Print the whole listing below exactly, skipping every picture.

- [RAW DATA]
* * *
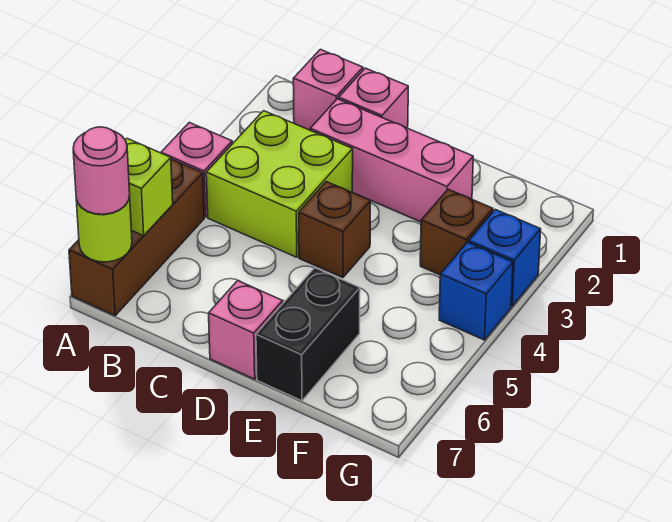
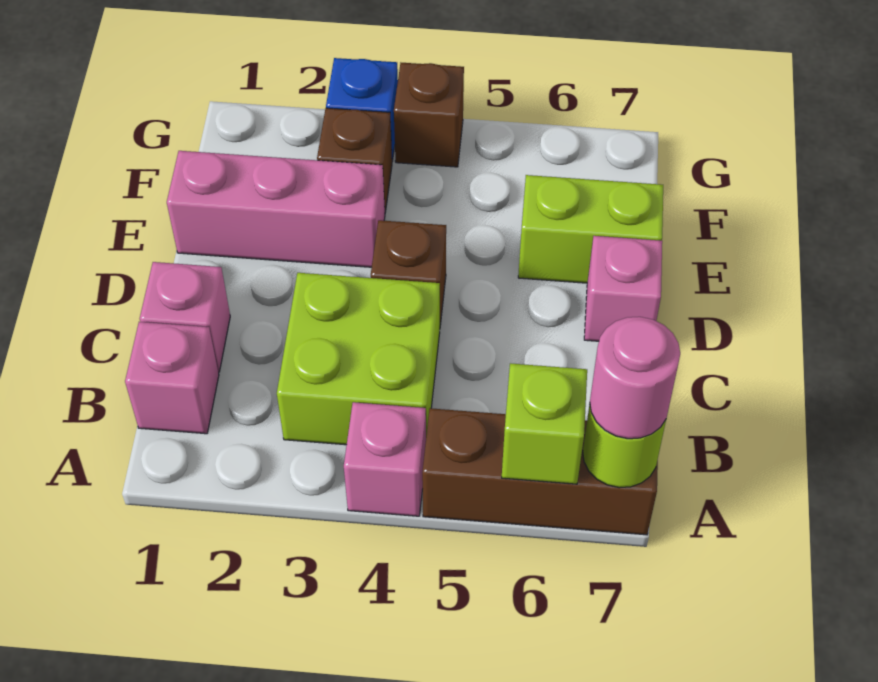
pink brick C2:E2 level 1 -> pink brick E1:E3 level 1
black brick E6:E7 level 1 -> lime brick E6:E7 level 1
blue brick G4 level 1 -> brown brick G4 level 1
* * *
- [TASK RESULT]
pink brick C2:E2 level 1 -> pink brick E1:E3 level 1
black brick E6:E7 level 1 -> lime brick E6:E7 level 1
blue brick G4 level 1 -> brown brick G4 level 1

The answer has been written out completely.